(Records)
____________

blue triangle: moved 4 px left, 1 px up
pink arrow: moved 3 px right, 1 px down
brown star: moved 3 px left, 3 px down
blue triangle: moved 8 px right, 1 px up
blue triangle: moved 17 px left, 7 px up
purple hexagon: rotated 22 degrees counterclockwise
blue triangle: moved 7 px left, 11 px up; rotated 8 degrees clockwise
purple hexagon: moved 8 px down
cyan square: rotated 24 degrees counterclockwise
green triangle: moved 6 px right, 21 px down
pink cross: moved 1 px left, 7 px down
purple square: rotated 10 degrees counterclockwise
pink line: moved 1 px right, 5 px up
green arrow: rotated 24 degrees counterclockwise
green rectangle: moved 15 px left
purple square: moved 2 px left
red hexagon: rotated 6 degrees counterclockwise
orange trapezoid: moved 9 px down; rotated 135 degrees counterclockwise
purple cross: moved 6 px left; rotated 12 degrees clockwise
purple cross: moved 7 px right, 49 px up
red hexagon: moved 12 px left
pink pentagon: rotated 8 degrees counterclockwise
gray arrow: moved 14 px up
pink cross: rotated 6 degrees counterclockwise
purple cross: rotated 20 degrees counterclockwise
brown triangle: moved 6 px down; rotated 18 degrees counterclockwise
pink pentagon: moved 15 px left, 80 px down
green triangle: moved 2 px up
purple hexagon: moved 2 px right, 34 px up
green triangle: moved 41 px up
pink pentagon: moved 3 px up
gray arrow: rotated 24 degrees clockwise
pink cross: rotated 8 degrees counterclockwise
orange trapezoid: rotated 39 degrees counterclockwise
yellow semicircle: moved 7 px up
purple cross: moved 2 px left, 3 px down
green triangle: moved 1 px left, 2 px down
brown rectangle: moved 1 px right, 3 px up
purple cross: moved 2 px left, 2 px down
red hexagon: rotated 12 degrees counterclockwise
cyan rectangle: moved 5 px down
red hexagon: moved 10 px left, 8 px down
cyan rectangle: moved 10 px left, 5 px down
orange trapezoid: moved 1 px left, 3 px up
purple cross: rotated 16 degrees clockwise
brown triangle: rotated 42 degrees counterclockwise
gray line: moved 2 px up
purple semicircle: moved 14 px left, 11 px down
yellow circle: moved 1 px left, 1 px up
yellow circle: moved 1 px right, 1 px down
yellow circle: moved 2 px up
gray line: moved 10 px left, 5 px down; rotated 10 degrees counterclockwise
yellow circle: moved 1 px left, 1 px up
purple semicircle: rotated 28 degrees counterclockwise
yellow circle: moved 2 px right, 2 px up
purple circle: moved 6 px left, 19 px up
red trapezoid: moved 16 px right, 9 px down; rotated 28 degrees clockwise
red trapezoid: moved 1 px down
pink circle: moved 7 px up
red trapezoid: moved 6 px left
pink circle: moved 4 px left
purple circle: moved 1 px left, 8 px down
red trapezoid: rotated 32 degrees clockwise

____________

* _Aim of the exercise_:
Format every line from the beginning of the records above through the line containing "green triangle: moved 6 px right, 21 px down", inclusive, as a Markdown table with the columns "Row" and "Line", omitting any blank lines.

* _Answer in full_:
| Row | Line |
|---|---|
| 1 | blue triangle: moved 4 px left, 1 px up |
| 2 | pink arrow: moved 3 px right, 1 px down |
| 3 | brown star: moved 3 px left, 3 px down |
| 4 | blue triangle: moved 8 px right, 1 px up |
| 5 | blue triangle: moved 17 px left, 7 px up |
| 6 | purple hexagon: rotated 22 degrees counterclockwise |
| 7 | blue triangle: moved 7 px left, 11 px up; rotated 8 degrees clockwise |
| 8 | purple hexagon: moved 8 px down |
| 9 | cyan square: rotated 24 degrees counterclockwise |
| 10 | green triangle: moved 6 px right, 21 px down |